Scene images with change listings

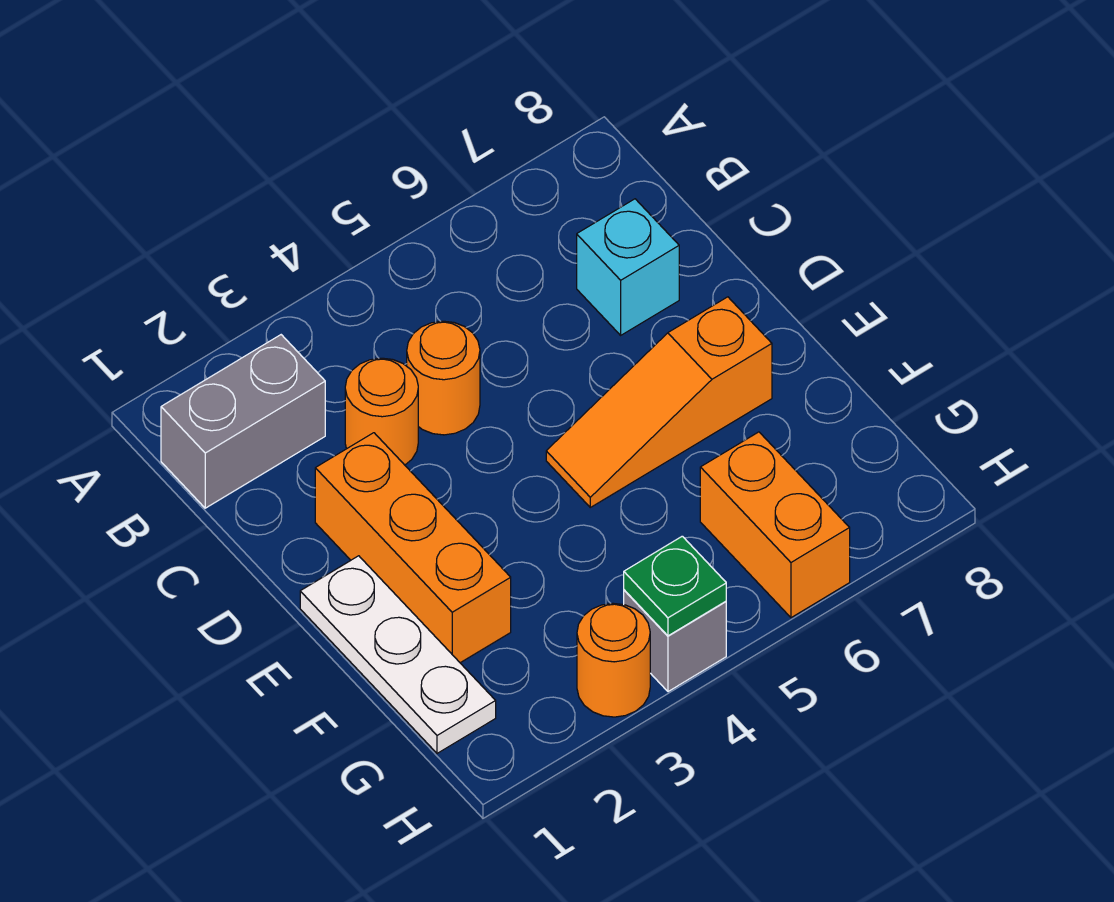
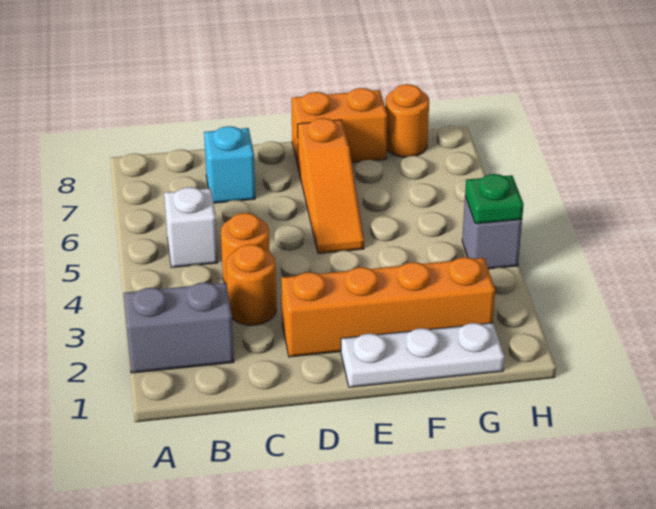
grey brick B1:B2 level 1 -> grey brick A2:B2 level 1
none -> white brick B5 level 1
orange brick D2:F2 level 1 -> orange brick D2:G2 level 1
orange brick G6:H6 level 1 -> orange brick E8:F8 level 1
orange round brick H3 level 1 -> orange round brick G8 level 1

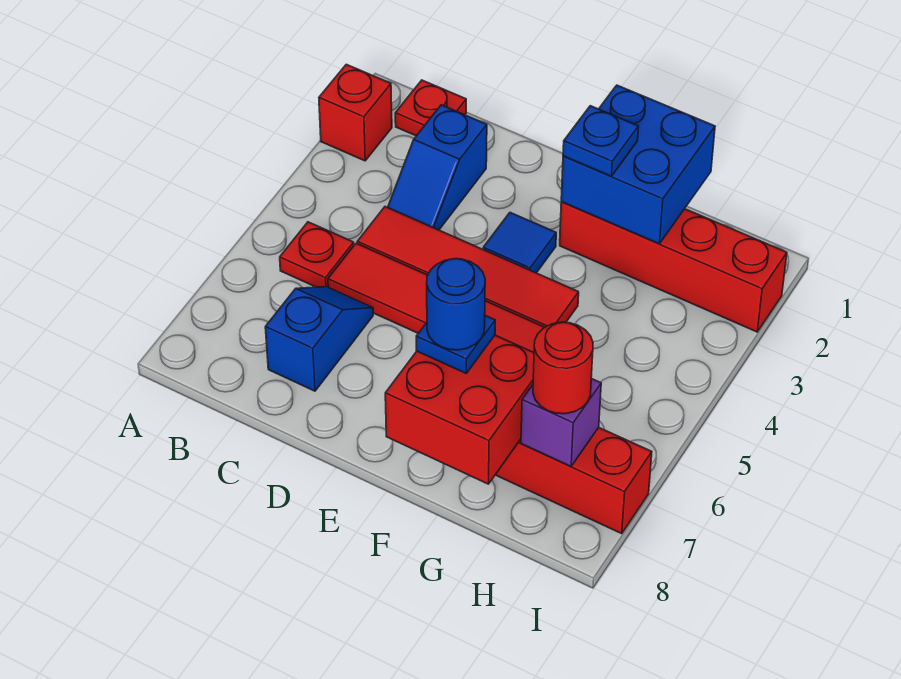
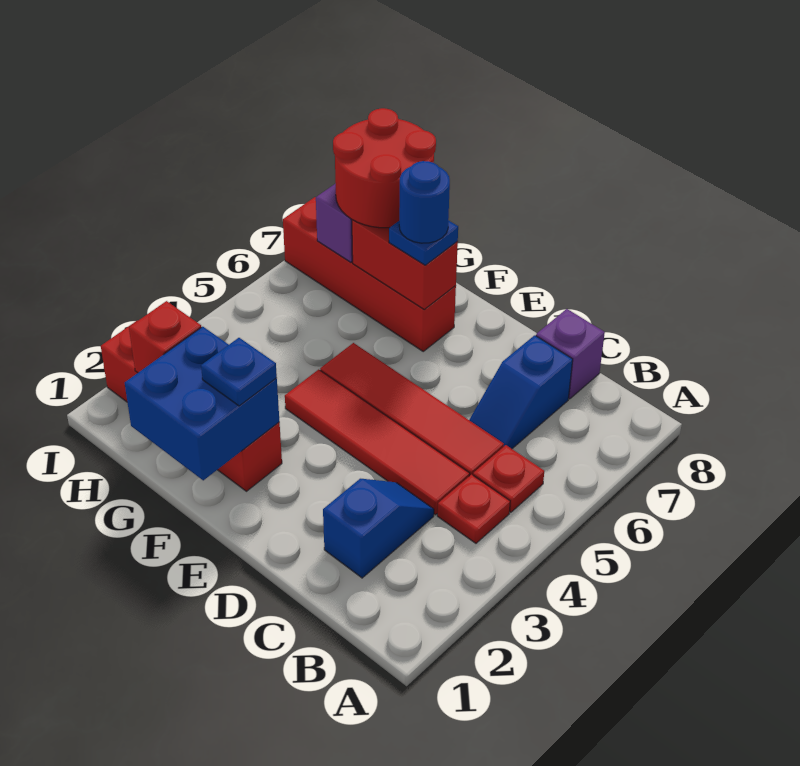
red brick A2 level 1 -> red brick H2 level 2
red plate B1 level 1 -> red plate B4 level 1
none -> purple brick C8 level 1
blue tile E3 level 1 -> none
red brick F7:G8 level 2 -> red brick F7:G7 level 2
red round brick H7 level 3 -> red round brick G7:H8 level 3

◆ HOW TO COMPLETE THIS TASK
Repeat exactly and only the lines from the start of the data above through the line that holds "orange round brick H3", inclusive. Pictures do not belong in the copy.

◆ RESULT FOR THIS EXERCISE
grey brick B1:B2 level 1 -> grey brick A2:B2 level 1
none -> white brick B5 level 1
orange brick D2:F2 level 1 -> orange brick D2:G2 level 1
orange brick G6:H6 level 1 -> orange brick E8:F8 level 1
orange round brick H3 level 1 -> orange round brick G8 level 1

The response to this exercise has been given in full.